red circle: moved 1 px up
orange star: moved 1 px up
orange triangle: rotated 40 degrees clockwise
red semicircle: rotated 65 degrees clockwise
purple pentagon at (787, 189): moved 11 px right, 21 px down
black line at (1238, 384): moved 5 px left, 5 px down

---

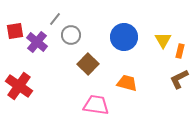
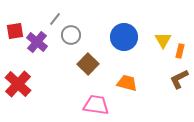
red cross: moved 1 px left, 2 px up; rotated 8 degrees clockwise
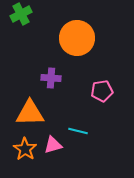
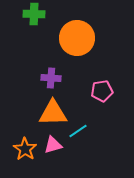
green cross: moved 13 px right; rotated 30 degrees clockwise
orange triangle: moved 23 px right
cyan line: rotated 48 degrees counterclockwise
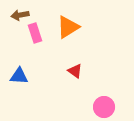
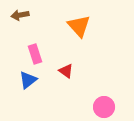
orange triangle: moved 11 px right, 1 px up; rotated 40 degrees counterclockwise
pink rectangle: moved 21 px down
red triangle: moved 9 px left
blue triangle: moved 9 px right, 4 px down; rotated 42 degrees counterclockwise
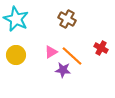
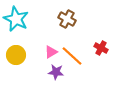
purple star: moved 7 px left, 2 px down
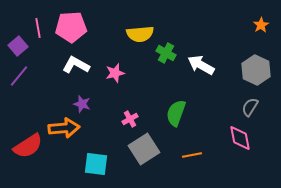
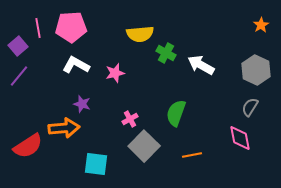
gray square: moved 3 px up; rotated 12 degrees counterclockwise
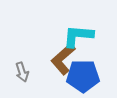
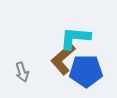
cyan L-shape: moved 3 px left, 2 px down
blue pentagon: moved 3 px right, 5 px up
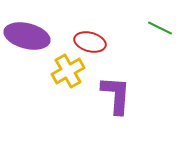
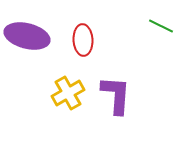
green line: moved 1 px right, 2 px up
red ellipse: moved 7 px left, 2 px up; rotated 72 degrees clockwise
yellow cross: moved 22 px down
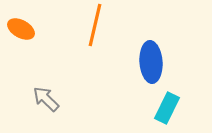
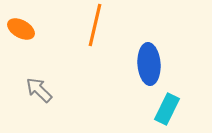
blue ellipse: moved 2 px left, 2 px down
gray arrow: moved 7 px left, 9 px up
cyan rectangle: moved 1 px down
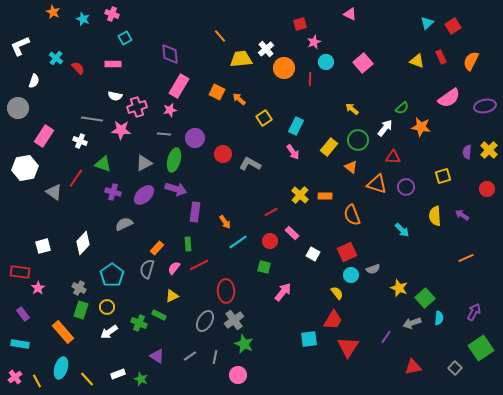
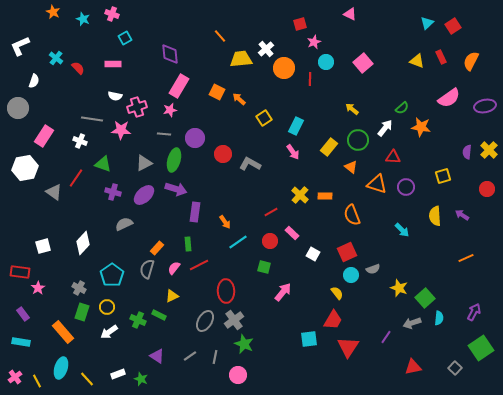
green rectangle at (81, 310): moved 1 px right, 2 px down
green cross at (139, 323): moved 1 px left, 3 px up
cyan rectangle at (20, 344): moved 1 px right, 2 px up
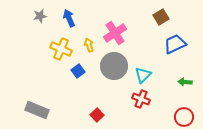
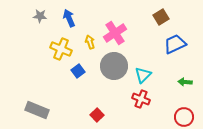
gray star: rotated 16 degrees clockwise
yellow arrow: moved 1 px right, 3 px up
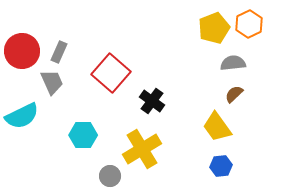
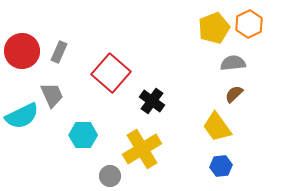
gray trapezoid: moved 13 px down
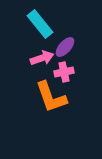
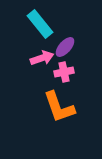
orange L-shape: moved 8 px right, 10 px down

• WORK REQUIRED:
What is needed is a verbatim copy of every line in the records above from the one containing "orange triangle: rotated 40 degrees clockwise" down to the one containing "black line at", both included, and nothing more.

• RESULT FOR THIS EXERCISE:
orange triangle: rotated 40 degrees clockwise
red semicircle: rotated 65 degrees clockwise
purple pentagon at (787, 189): moved 11 px right, 21 px down
black line at (1238, 384): moved 5 px left, 5 px down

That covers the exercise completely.